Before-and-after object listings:
►
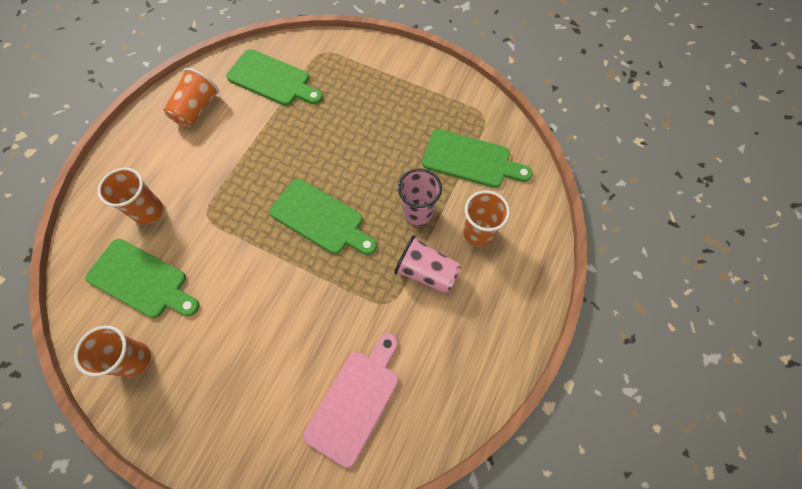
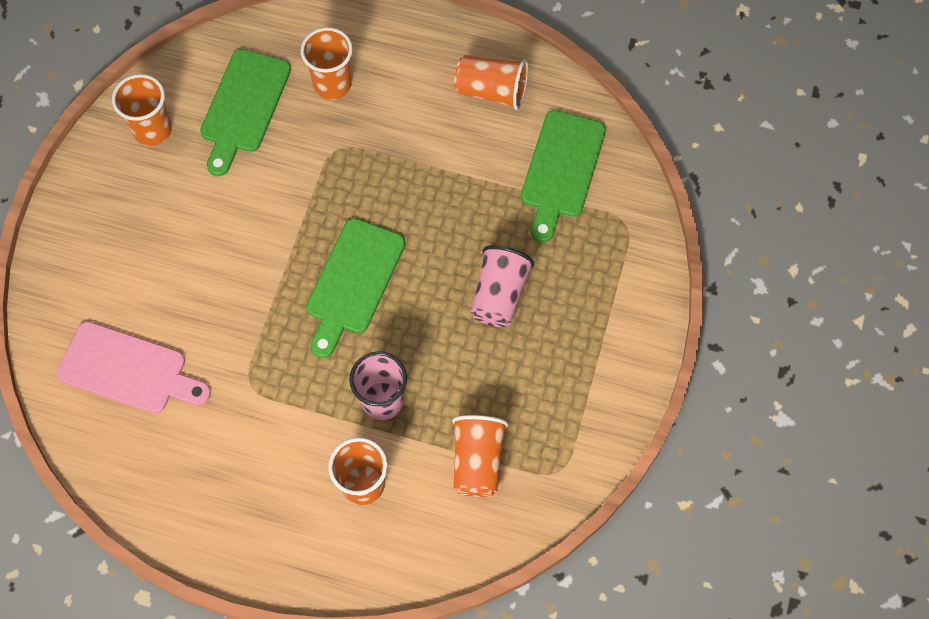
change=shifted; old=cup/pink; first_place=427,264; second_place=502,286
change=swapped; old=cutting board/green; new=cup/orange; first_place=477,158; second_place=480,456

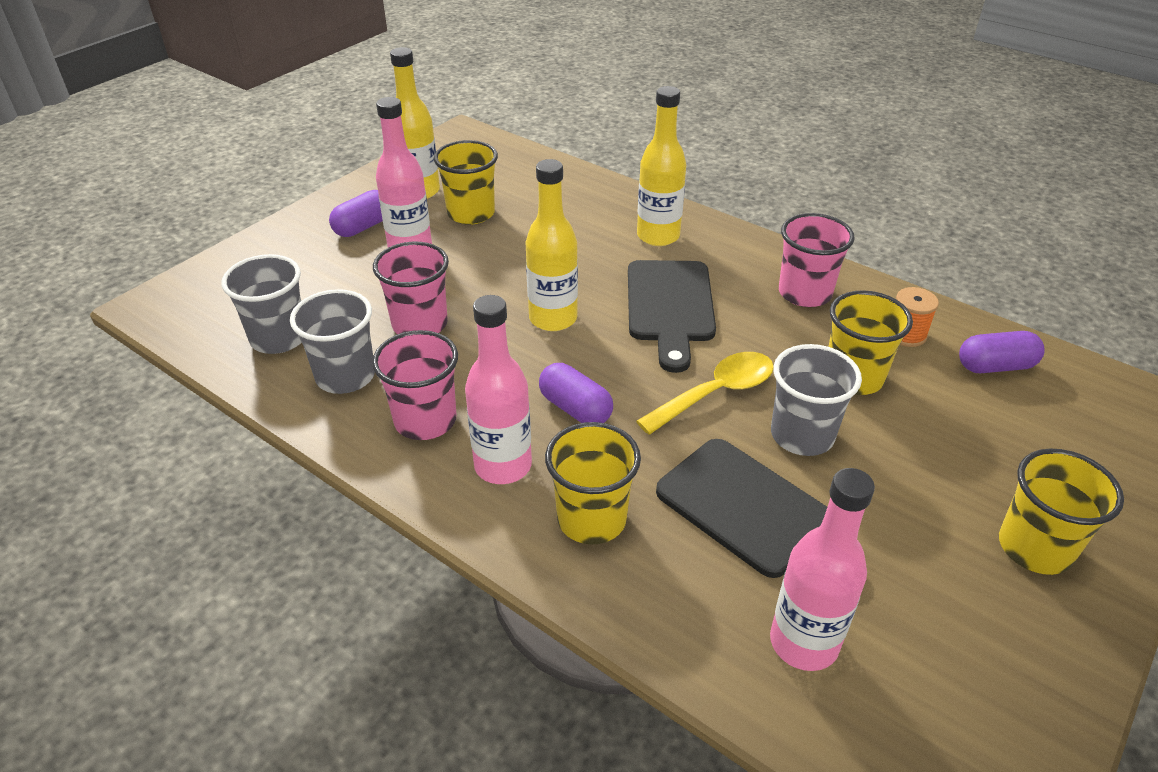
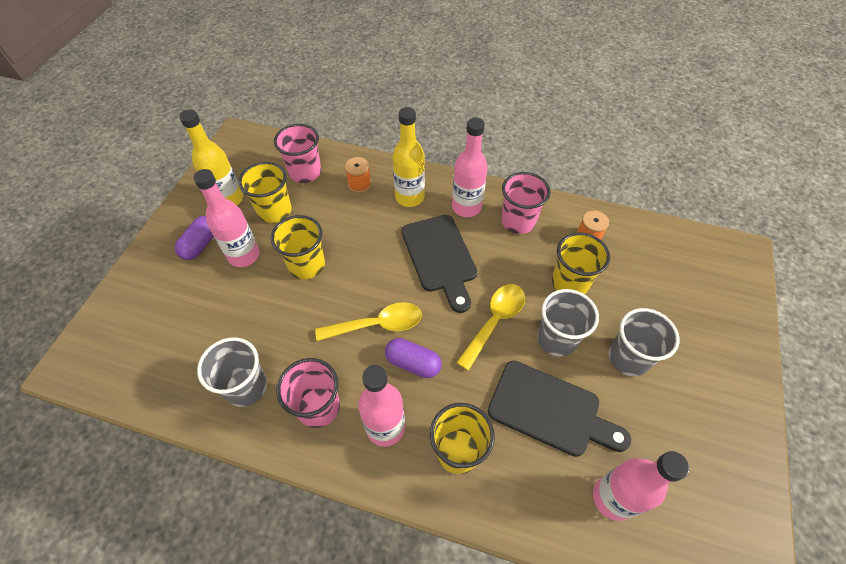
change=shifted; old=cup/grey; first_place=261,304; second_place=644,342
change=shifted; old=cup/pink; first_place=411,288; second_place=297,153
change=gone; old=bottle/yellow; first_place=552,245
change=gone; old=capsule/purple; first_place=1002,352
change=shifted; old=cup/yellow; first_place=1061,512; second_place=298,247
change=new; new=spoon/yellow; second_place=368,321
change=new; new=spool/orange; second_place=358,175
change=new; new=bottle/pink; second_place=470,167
◄
What is expected: Beginning from the line that contains "change=new; new=spoon/yellow; second_place=368,321", give each line again exactly, through the final line of the records.

Task solution:
change=new; new=spoon/yellow; second_place=368,321
change=new; new=spool/orange; second_place=358,175
change=new; new=bottle/pink; second_place=470,167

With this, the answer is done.